> **Supplied material**
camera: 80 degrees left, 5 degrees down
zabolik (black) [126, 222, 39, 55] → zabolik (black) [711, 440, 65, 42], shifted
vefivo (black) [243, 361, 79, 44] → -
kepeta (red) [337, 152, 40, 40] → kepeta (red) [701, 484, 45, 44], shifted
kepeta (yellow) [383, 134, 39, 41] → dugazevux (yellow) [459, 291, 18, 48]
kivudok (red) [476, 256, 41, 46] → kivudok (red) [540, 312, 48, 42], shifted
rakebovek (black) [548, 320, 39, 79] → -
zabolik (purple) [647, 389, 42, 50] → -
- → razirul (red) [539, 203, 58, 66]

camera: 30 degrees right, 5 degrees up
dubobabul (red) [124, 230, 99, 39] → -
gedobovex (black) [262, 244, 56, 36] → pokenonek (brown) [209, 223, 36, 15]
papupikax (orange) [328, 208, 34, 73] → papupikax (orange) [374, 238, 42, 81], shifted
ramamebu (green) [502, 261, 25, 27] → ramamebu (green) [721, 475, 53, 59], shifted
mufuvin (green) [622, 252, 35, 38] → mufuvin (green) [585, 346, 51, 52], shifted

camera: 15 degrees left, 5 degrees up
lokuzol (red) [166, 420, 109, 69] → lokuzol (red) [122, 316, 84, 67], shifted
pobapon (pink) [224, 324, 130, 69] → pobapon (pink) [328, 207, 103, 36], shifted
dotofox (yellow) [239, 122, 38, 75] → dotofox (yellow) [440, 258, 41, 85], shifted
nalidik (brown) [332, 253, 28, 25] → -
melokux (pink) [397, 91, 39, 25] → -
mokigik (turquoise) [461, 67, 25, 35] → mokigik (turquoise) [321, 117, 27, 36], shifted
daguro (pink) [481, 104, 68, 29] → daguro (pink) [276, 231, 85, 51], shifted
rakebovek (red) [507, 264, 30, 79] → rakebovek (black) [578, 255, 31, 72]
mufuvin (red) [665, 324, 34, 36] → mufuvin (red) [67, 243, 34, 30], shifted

> **Problem to solve**
Extract the lines of the preceding material that run from the line with "papupikax (orange) [328, 208, 34, 73]" through the line with "dotofox (yellow) [239, 122, 38, 75]", inclusive, reproducing them exactly and adding nothing.

> **The completed task**
papupikax (orange) [328, 208, 34, 73] → papupikax (orange) [374, 238, 42, 81], shifted
ramamebu (green) [502, 261, 25, 27] → ramamebu (green) [721, 475, 53, 59], shifted
mufuvin (green) [622, 252, 35, 38] → mufuvin (green) [585, 346, 51, 52], shifted

camera: 15 degrees left, 5 degrees up
lokuzol (red) [166, 420, 109, 69] → lokuzol (red) [122, 316, 84, 67], shifted
pobapon (pink) [224, 324, 130, 69] → pobapon (pink) [328, 207, 103, 36], shifted
dotofox (yellow) [239, 122, 38, 75] → dotofox (yellow) [440, 258, 41, 85], shifted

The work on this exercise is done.